→ **TASK DIRECTIONS**
Return all of the data exactly as given.
╭─ SUPPLIED DATA
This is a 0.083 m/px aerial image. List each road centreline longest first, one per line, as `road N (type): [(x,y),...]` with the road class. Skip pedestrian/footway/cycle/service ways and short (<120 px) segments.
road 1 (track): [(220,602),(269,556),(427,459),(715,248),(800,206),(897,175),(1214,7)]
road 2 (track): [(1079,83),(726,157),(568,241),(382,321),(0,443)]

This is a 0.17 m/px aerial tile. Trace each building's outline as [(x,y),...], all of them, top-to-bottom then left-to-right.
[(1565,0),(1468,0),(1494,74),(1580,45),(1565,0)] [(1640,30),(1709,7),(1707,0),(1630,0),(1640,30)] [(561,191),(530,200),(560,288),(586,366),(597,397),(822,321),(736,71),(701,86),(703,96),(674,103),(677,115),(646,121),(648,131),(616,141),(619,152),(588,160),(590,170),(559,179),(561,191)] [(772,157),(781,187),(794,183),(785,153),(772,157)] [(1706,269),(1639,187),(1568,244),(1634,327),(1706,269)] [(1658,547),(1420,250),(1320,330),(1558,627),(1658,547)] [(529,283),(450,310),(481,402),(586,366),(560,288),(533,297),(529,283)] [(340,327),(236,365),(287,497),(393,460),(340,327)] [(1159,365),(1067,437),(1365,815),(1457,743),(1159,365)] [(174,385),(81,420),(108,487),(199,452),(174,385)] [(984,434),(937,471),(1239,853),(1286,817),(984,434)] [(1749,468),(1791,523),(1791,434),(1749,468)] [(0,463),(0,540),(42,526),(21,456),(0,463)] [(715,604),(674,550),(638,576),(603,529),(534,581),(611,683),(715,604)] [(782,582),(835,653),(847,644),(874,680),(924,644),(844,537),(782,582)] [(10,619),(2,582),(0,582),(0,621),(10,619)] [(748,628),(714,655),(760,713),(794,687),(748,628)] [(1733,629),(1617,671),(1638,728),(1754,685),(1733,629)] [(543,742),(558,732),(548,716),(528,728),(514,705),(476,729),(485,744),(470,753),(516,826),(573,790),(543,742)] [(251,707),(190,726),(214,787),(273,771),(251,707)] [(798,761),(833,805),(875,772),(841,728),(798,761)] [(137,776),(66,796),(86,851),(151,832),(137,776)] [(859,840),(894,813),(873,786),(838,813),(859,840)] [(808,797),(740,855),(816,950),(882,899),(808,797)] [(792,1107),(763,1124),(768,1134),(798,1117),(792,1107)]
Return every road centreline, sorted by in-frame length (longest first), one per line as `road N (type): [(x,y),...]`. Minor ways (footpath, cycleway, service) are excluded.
╰─
→ **SOLUTION TO THE PROBLEM**
This is a 0.083 m/px aerial image. List each road centreline longest first, one per line, as `road N (type): [(x,y),...]` with the road class. Skip pedestrian/footway/cycle/service ways and short (<120 px) segments.
road 1 (track): [(220,602),(269,556),(427,459),(715,248),(800,206),(897,175),(1214,7)]
road 2 (track): [(1079,83),(726,157),(568,241),(382,321),(0,443)]

This is a 0.17 m/px aerial tile. Trace each building's outline as [(x,y),...], all of them, top-to-bottom then left-to-right.
[(1565,0),(1468,0),(1494,74),(1580,45),(1565,0)] [(1640,30),(1709,7),(1707,0),(1630,0),(1640,30)] [(561,191),(530,200),(560,288),(586,366),(597,397),(822,321),(736,71),(701,86),(703,96),(674,103),(677,115),(646,121),(648,131),(616,141),(619,152),(588,160),(590,170),(559,179),(561,191)] [(772,157),(781,187),(794,183),(785,153),(772,157)] [(1706,269),(1639,187),(1568,244),(1634,327),(1706,269)] [(1658,547),(1420,250),(1320,330),(1558,627),(1658,547)] [(529,283),(450,310),(481,402),(586,366),(560,288),(533,297),(529,283)] [(340,327),(236,365),(287,497),(393,460),(340,327)] [(1159,365),(1067,437),(1365,815),(1457,743),(1159,365)] [(174,385),(81,420),(108,487),(199,452),(174,385)] [(984,434),(937,471),(1239,853),(1286,817),(984,434)] [(1749,468),(1791,523),(1791,434),(1749,468)] [(0,463),(0,540),(42,526),(21,456),(0,463)] [(715,604),(674,550),(638,576),(603,529),(534,581),(611,683),(715,604)] [(782,582),(835,653),(847,644),(874,680),(924,644),(844,537),(782,582)] [(10,619),(2,582),(0,582),(0,621),(10,619)] [(748,628),(714,655),(760,713),(794,687),(748,628)] [(1733,629),(1617,671),(1638,728),(1754,685),(1733,629)] [(543,742),(558,732),(548,716),(528,728),(514,705),(476,729),(485,744),(470,753),(516,826),(573,790),(543,742)] [(251,707),(190,726),(214,787),(273,771),(251,707)] [(798,761),(833,805),(875,772),(841,728),(798,761)] [(137,776),(66,796),(86,851),(151,832),(137,776)] [(859,840),(894,813),(873,786),(838,813),(859,840)] [(808,797),(740,855),(816,950),(882,899),(808,797)] [(792,1107),(763,1124),(768,1134),(798,1117),(792,1107)]
Return every road centreline, sorted by in-frame length (longest first), one per line as `road N (type): [(x,y),...]`. Minor ways (footpath, cycleway, service) are excluded.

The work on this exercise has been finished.